===== Data provided
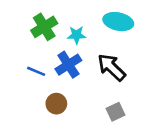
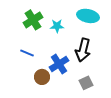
blue cross: (68, 65) -> (59, 64), moved
black arrow: (112, 67) -> (83, 50), turned -120

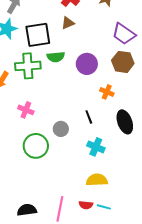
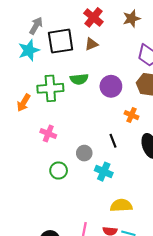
black square: (38, 35) -> (61, 41), moved
green circle: (36, 146) -> (59, 171), size x0.7
cyan cross: (96, 147) -> (104, 172), moved

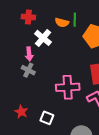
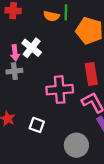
white cross: (43, 38) -> (32, 48), moved
gray cross: (28, 70) -> (14, 71), turned -32

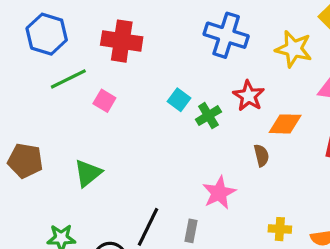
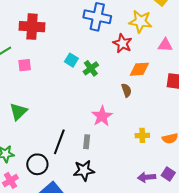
red star: (249, 96) -> (122, 43), moved
pink square: (104, 101) -> (25, 65), turned -32

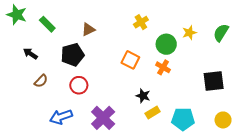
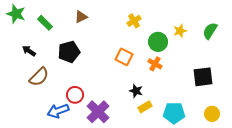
brown triangle: (88, 29) -> (81, 17), moved
brown semicircle: (41, 81) -> (39, 77), size x1.5
red circle: (79, 85) -> (75, 95), moved

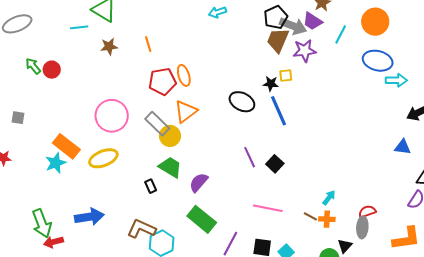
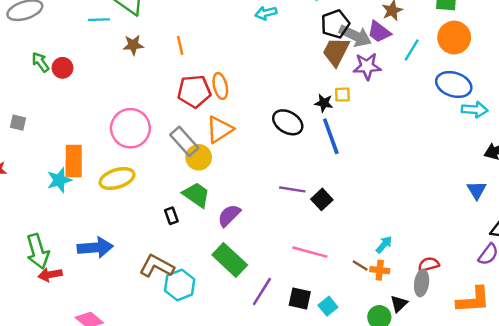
orange rectangle: (66, 146) -> (74, 161), turned 48
blue triangle: (403, 147) -> (477, 190), turned 48
purple line: (250, 157) -> (292, 189), turned -60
==========
### Activity
Give back exactly the lines from the first line of the data through the line with "gray cross: (28, 70) -> (14, 71), turned -32", pictures excluded.

### Task answer
blue cross: (68, 65) -> (59, 64), moved
black arrow: (112, 67) -> (83, 50), turned -120

black square: (38, 35) -> (61, 41), moved
green circle: (36, 146) -> (59, 171), size x0.7
cyan cross: (96, 147) -> (104, 172), moved

white cross: (43, 38) -> (32, 48), moved
gray cross: (28, 70) -> (14, 71), turned -32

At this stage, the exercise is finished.